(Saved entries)

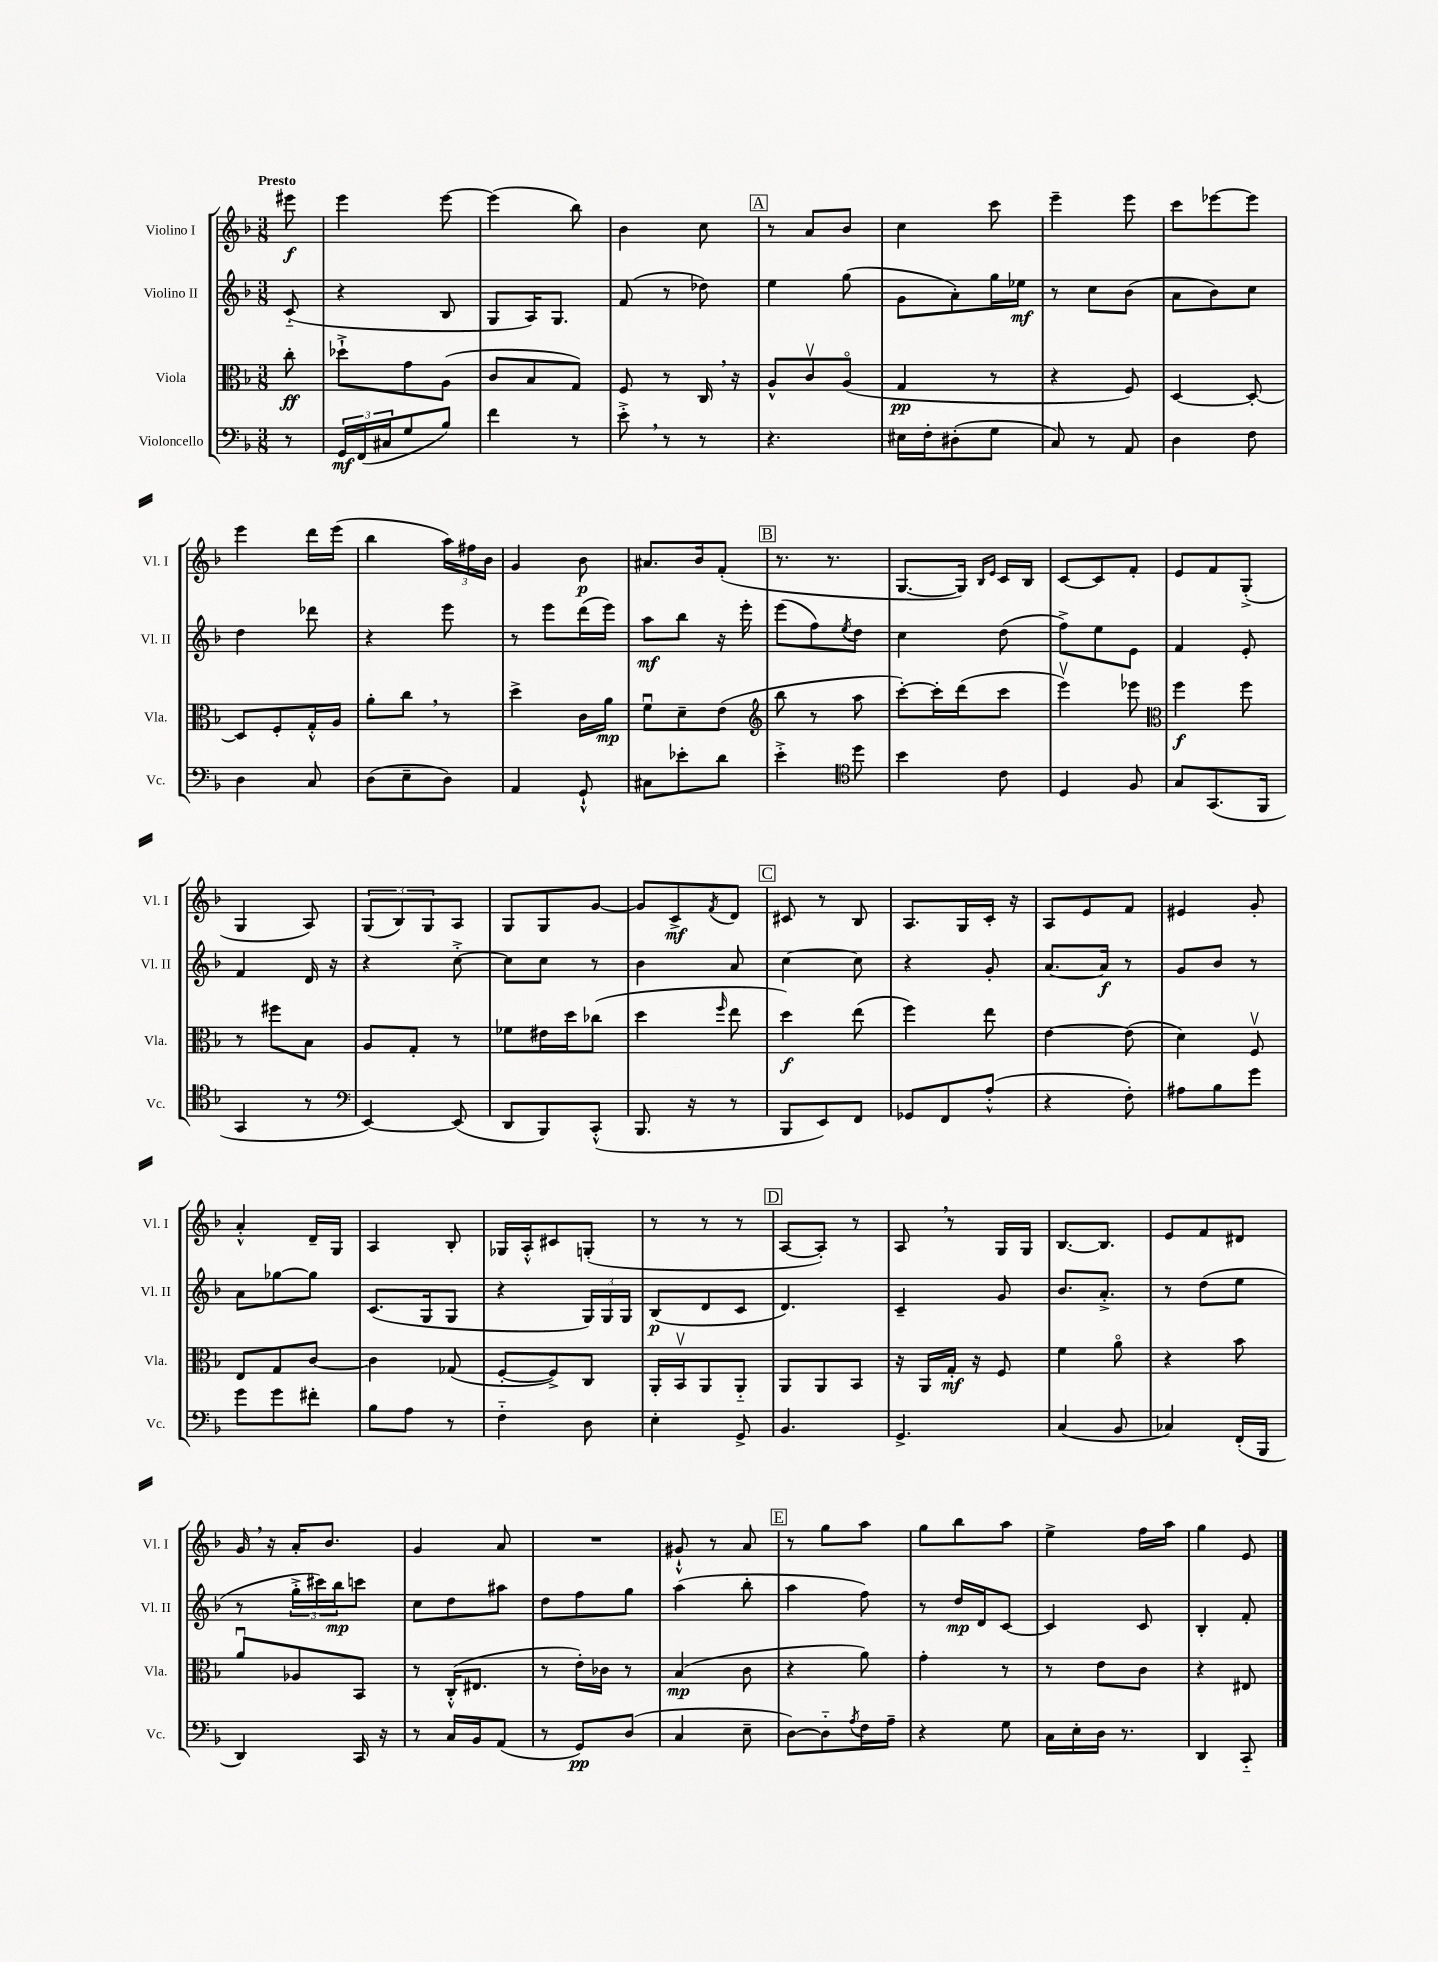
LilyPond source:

<<
\new StaffGroup <<
\new Staff = "s0" \with { instrumentName = "Violino I" shortInstrumentName = "Vl. I" } {
    \clef treble \key f \major \numericTimeSignature \time 3/8 \partial 8 \tempo "Presto"
    eis'''8\f |
    e'''4 e'''8~ |
    e'''4( bes''8) |
    bes'4 c''8 |
    \mark \markup { \box "A" } r8 a'8 bes'8 |
    c''4 c'''8 |
    e'''4-- e'''8 |
    c'''8 ees'''8~ ees'''8 |
    e'''4 d'''16 e'''16( |
    bes''4 \tuplet 3/2 { a''16) fis''16 bes'16 } |
    g'4 bes'8\p |
    ais'8. bes'16 f'8-.( |
    \mark \markup { \box "B" } r8. r8. |
    g8.~ g16) \grace { bes16 e'16 } c'16 bes16 |
    c'8~ c'8 f'8-. |
    e'8 f'8 g8-.->( |
    g4 a8) |
    \tuplet 3/2 { g8( bes8) g8 } a8 |
    g8 g8 g'8~ |
    g'8 c'8->\mf \acciaccatura { f'8 } d'8 |
    \mark \markup { \box "C" } cis'8 r8 bes8 |
    a8. g16 c'16-. r16 |
    a8 e'8 f'8 |
    eis'4 g'8-. |
    a'4-.-^ d'16-- g16 |
    a4 bes8-. |
    ges16 a16-.-^ cis'8 g8-.( |
    r8 r8 r8 |
    \mark \markup { \box "D" } a8~ a8-.) r8 |
    a8 \breathe r8 g16 g16 |
    bes8.~ bes8. |
    e'8 f'8 dis'8 |
    g'16 \breathe r16 a'16-. bes'8. |
    g'4 a'8 |
    R4. |
    gis'8-!-^ r8 a'8 |
    \mark \markup { \box "E" } r8 g''8 a''8 |
    g''8 bes''8 a''8 |
    e''4-> f''16 a''16 |
    g''4 e'8 \bar "|." |
}
\new Staff = "s1" \with { instrumentName = "Violino II" shortInstrumentName = "Vl. II" } {
    \clef treble \key f \major \numericTimeSignature \time 3/8 \partial 8
    c'8-_( |
    r4 bes8 |
    g8 a16) g8. |
    f'8( r8 des''8) |
    \mark \markup { \box "A" } e''4 g''8( |
    g'8 a'8-.) g''16 ees''16\mf |
    r8 c''8 bes'8( |
    a'8 bes'8) c''8 |
    d''4 des'''8 |
    r4 e'''8 |
    r8 e'''8 d'''16( e'''16) |
    a''8\mf bes''8 r16 e'''16-. |
    \mark \markup { \box "B" } e'''8( f''8) \acciaccatura { e''8 } d''8 |
    c''4 d''8( |
    f''8->) e''8 e'8 |
    f'4 e'8-. |
    f'4 d'16 r16 |
    r4 c''8~-.-> |
    c''8 c''8 r8 |
    bes'4 a'8 |
    \mark \markup { \box "C" } c''4~ c''8 |
    r4 g'8-. |
    a'8.~ a'16\f r8 |
    g'8 bes'8 r8 |
    a'8 ges''8~ ges''8 |
    c'8.( g16 g8 |
    r4 \tuplet 3/2 { g16) g16 g16 } |
    bes8\p( d'8 c'8 |
    \mark \markup { \box "D" } d'4.) |
    c'4-- g'8 |
    bes'8. a'8.-.-> |
    r8 d''8( e''8 |
    r8 \tuplet 3/2 { g''16-.-> cis'''16) bes''16\mp } c'''8 |
    c''8 d''8 ais''8 |
    d''8 f''8 g''8 |
    a''4( bes''8-. |
    \mark \markup { \box "E" } a''4 f''8) |
    r8 d''16\mp d'16 c'8~ |
    c'4 c'8 |
    bes4-. f'8-. \bar "|." |
}
\new Staff = "s2" \with { instrumentName = "Viola" shortInstrumentName = "Vla." } {
    \clef alto \key f \major \numericTimeSignature \time 3/8 \partial 8
    c''8-.\ff |
    des''8-!-> g'8 a8( |
    c'8 bes8 g8) |
    f8 r8 c16 \breathe r16 |
    \mark \markup { \box "A" } a8-^ c'8\upbow a8\flageolet( |
    g4\pp r8 |
    r4 f8) |
    d4~ d8~-. |
    d8 f8-. g16-.-^ a16 |
    a'8-. c''8 \breathe r8 |
    d''4-> c'16 a'16\mp |
    f'8\downbow d'8-- e'8( |
    \mark \markup { \box "B" } \clef treble bes''8 r8 a''8 |
    c'''8~-.) c'''16-. d'''16( c'''8 |
    e'''4\upbow) ees'''8 |
    \clef alto f''4\f f''8 |
    r8 fis''8 bes8 |
    a8 g8-. r8 |
    fes'8 eis'16 d''16 ces''8( |
    d''4 \grace { f''16 } e''8 |
    \mark \markup { \box "C" } d''4\f) e''8( |
    f''4) e''8 |
    e'4~ e'8( |
    d'4) f8\upbow |
    e8 g8 c'8~ |
    c'4 ges8( |
    f8~-. f8->) c8 |
    a,16-. bes,16\upbow a,8 a,8-_ |
    \mark \markup { \box "D" } a,8 a,8 bes,8 |
    r16 a,16 g16-.\mf r16 f8 |
    f'4 a'8\flageolet |
    r4 bes'8 |
    a'8\downbow aes8 bes,8 |
    r8 c16-.-^( eis8. |
    r8 e'16-.) ces'16 r8 |
    bes4\mp( c'8 |
    \mark \markup { \box "E" } r4 a'8) |
    g'4-. r8 |
    r8 e'8 c'8 |
    r4 eis8 \bar "|." |
}
\new Staff = "s3" \with { instrumentName = "Violoncello" shortInstrumentName = "Vc." } {
    \clef bass \key f \major \numericTimeSignature \time 3/8 \partial 8
    r8 |
    \tuplet 3/2 { g,16\mf f,16( cis16 } g8 bes8) |
    f'4 r8 |
    e'8-.-> \breathe r8 r8 |
    \mark \markup { \box "A" } r4. |
    eis16 f16-. dis8-.( g8 |
    c8) r8 a,8 |
    d4 f8 |
    d4 c8 |
    d8( e8-- d8) |
    a,4 g,8-!-^ |
    cis8 ees'8-. d'8 |
    \mark \markup { \box "B" } e'4-.-> \clef tenor d''8 |
    bes'4 c'8 |
    d4 f8 |
    g8 g,8.( f,16 |
    g,4 r8 |
    \clef bass e,4~) e,8( |
    d,8 bes,,8) c,8-.-^( |
    bes,,8. r16 r8 |
    \mark \markup { \box "C" } bes,,8 e,8) f,8 |
    ges,8 f,8 a8-.-^( |
    r4 f8-.) |
    ais8 bes8 g'8 |
    g'8 g'8 fis'8-. |
    bes8 a8 r8 |
    f4-_ d8 |
    e4-. g,8-> |
    \mark \markup { \box "D" } bes,4. |
    g,4.-> |
    c4( bes,8 |
    ces4) f,16-.( bes,,16 |
    d,4) c,16 r16 |
    r8 c16 bes,16 a,8( |
    r8 g,8\pp) d8( |
    c4 e8-- |
    \mark \markup { \box "E" } d8~) d8-_ \acciaccatura { a8 } f16 a16-- |
    r4 g8 |
    c16 e16-. d16 r8. |
    d,4 c,8-_ \bar "|." |
}
>>
>>
\layout { \context { \Score \remove "Bar_number_engraver" } }
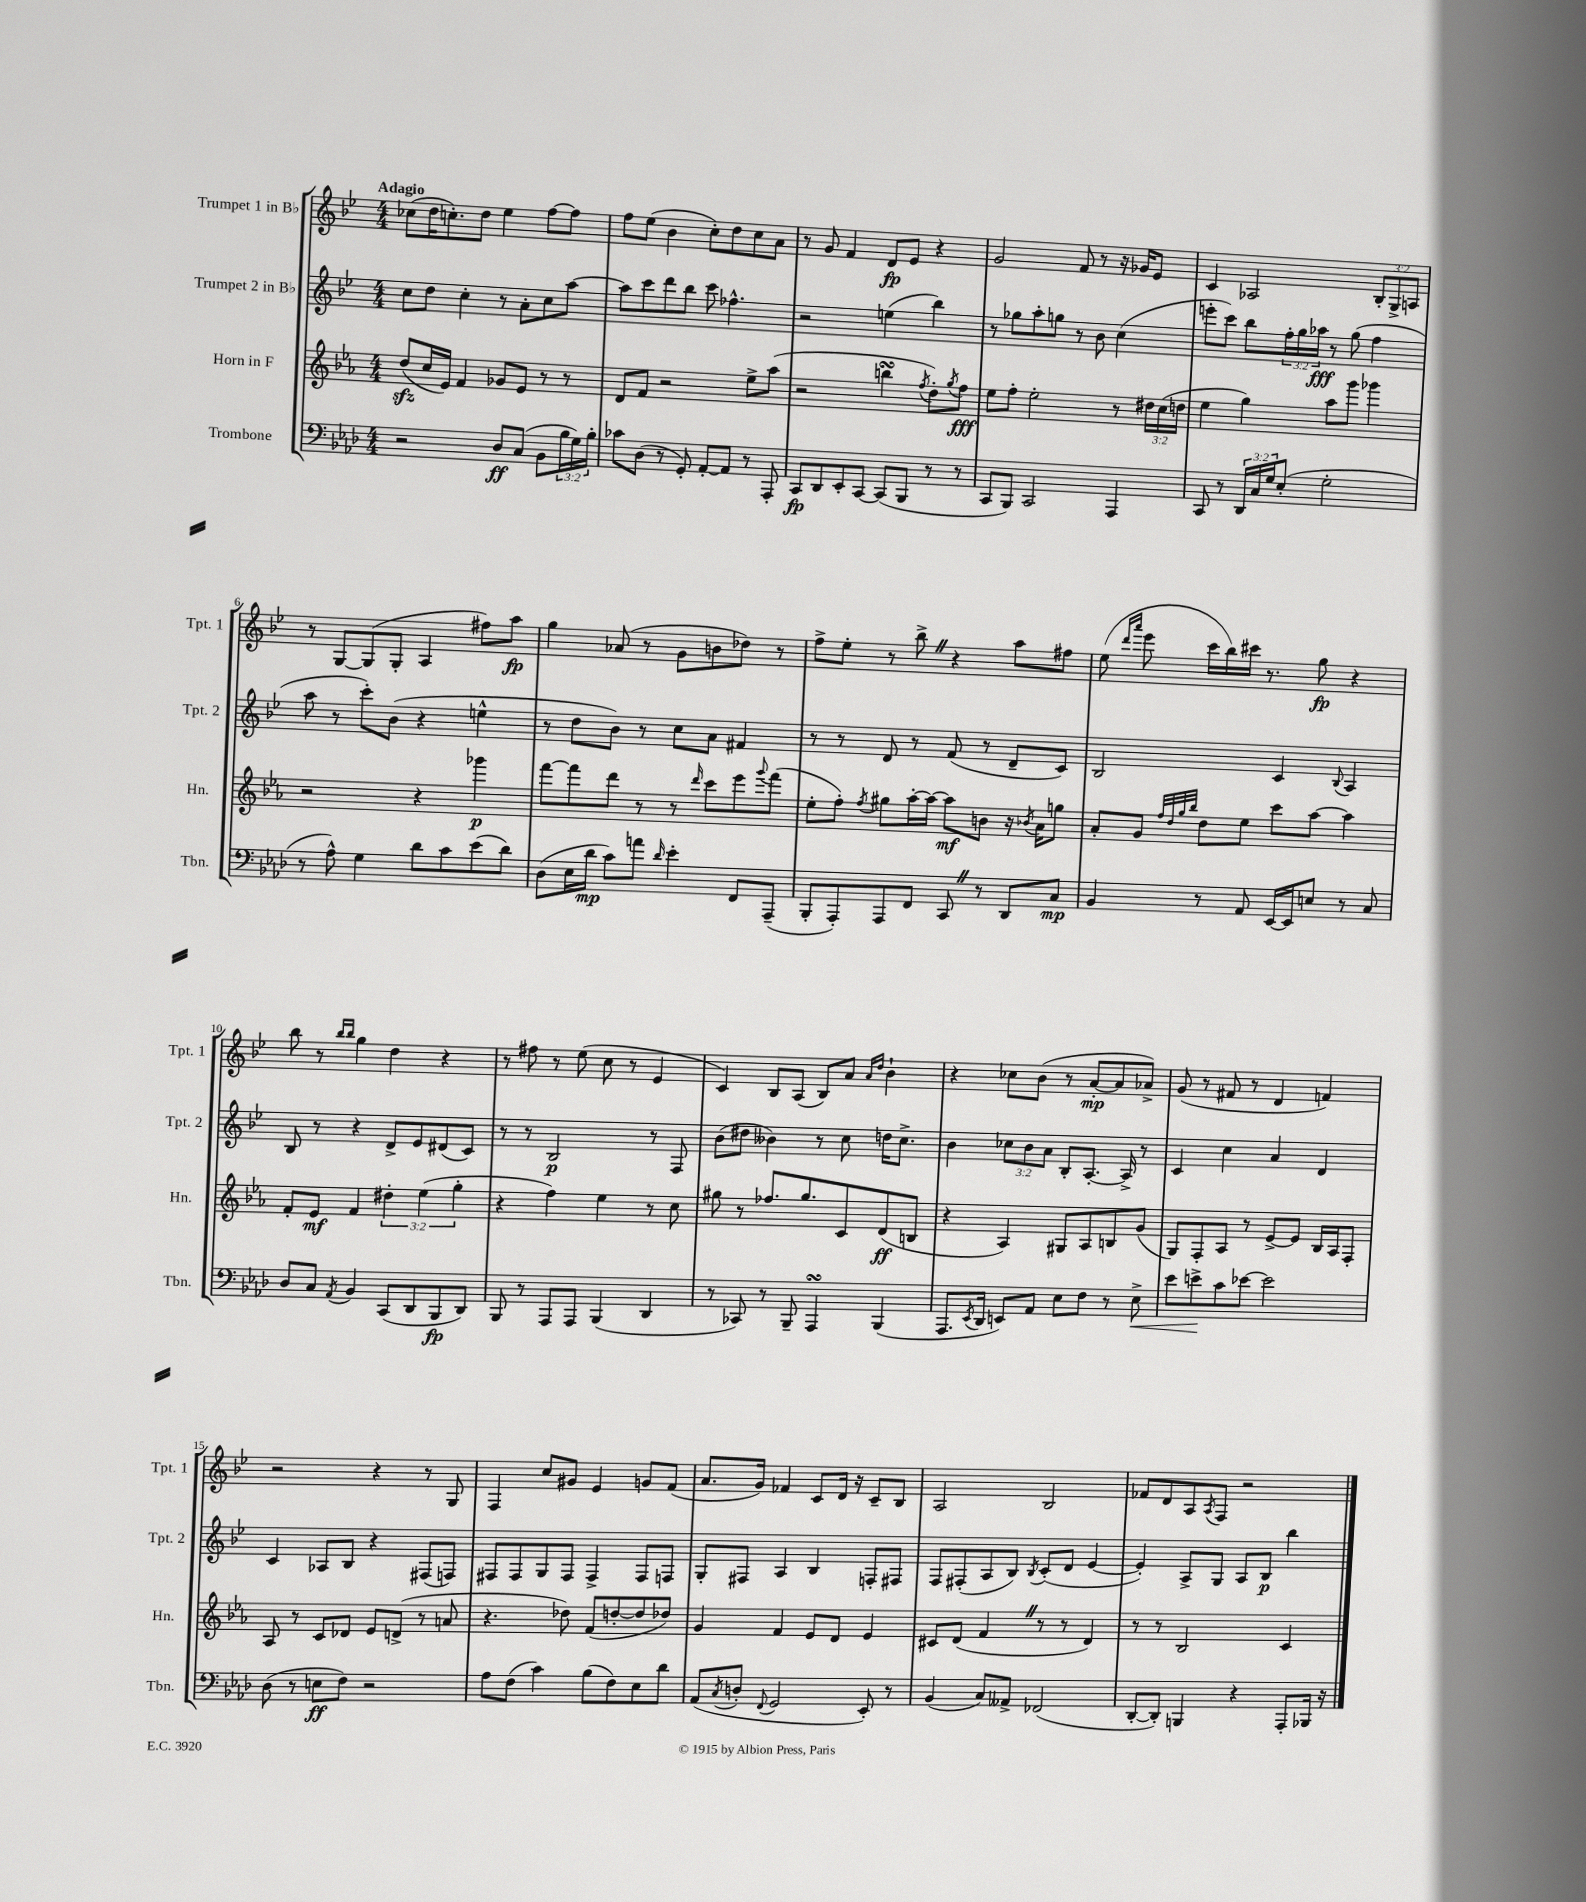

▸ **Aim**
Gather every line in the records that holds the string "shortInstrumentName" and copy each of those lines.

▸ **Final result**
\new Staff = "s0" \with { instrumentName = "Violino I" shortInstrumentName = "Vl. I" } {
\new Staff = "s1" \with { instrumentName = "Violino II" shortInstrumentName = "Vl. II" } {
\new Staff = "s2" \with { instrumentName = "Viola" shortInstrumentName = "Vla." } {
\new Staff = "s3" \with { instrumentName = "Violoncello" shortInstrumentName = "Vc." } {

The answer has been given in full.